:: Required action ::
Please transcribe only the lines from the one holding "[(458,386),(415,324),(313,397),(385,498),(487,423),(458,386)]" through the final line of the data, both included, with no pictures.

:: Data to use ::
Segment Open

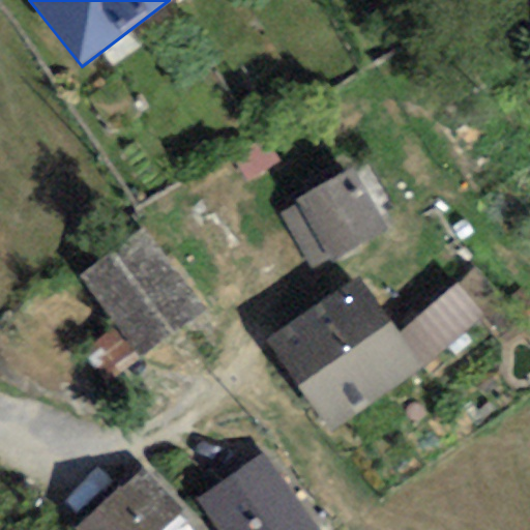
[(386,231),(350,169),(296,201),(298,204),(330,259),(332,262),(386,231)]
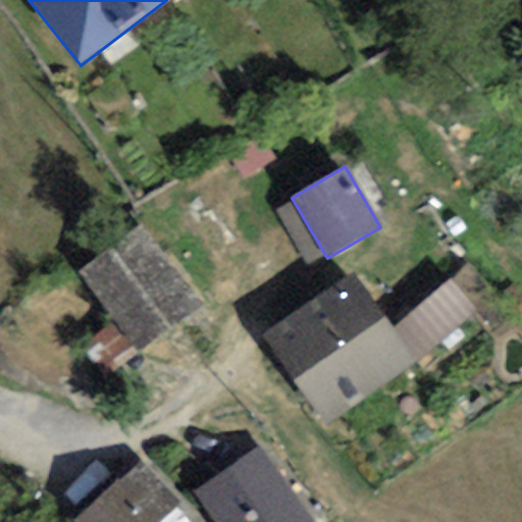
[(308,265),(325,255),(294,201),(276,211),(308,265)]
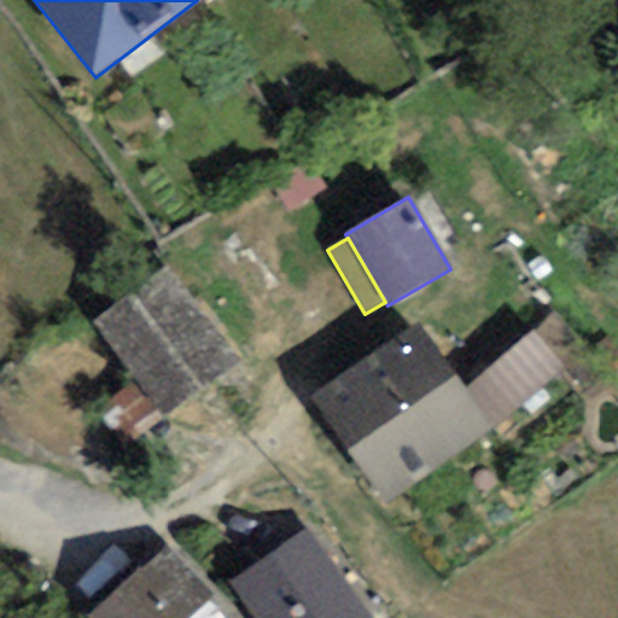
[(161,420),(239,361),(165,264),(88,324),(134,384),(161,420)]
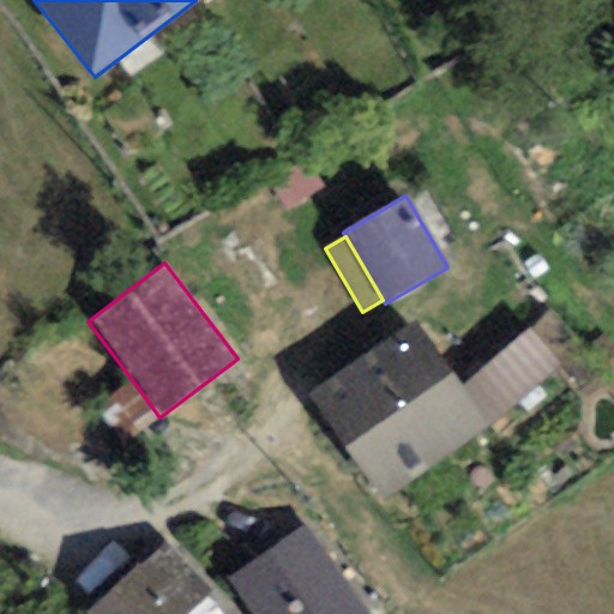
[(458,386),(415,324),(313,397),(385,498),(487,423),(458,386)]
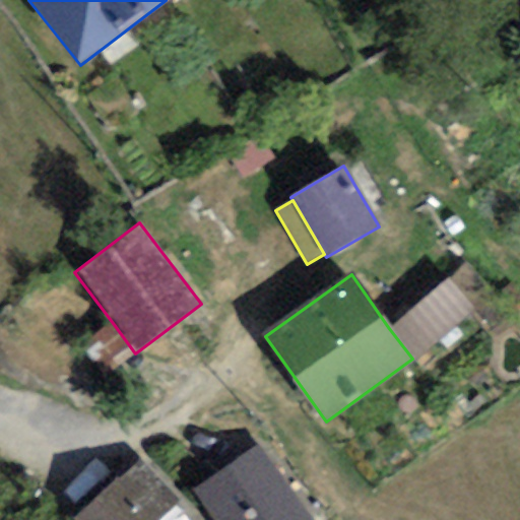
[(473,310),(449,279),(388,327),(412,359),(473,310)]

Segment Closed

:: Solution to the exercise ::
[(458,386),(415,324),(313,397),(385,498),(487,423),(458,386)]
[(473,310),(449,279),(388,327),(412,359),(473,310)]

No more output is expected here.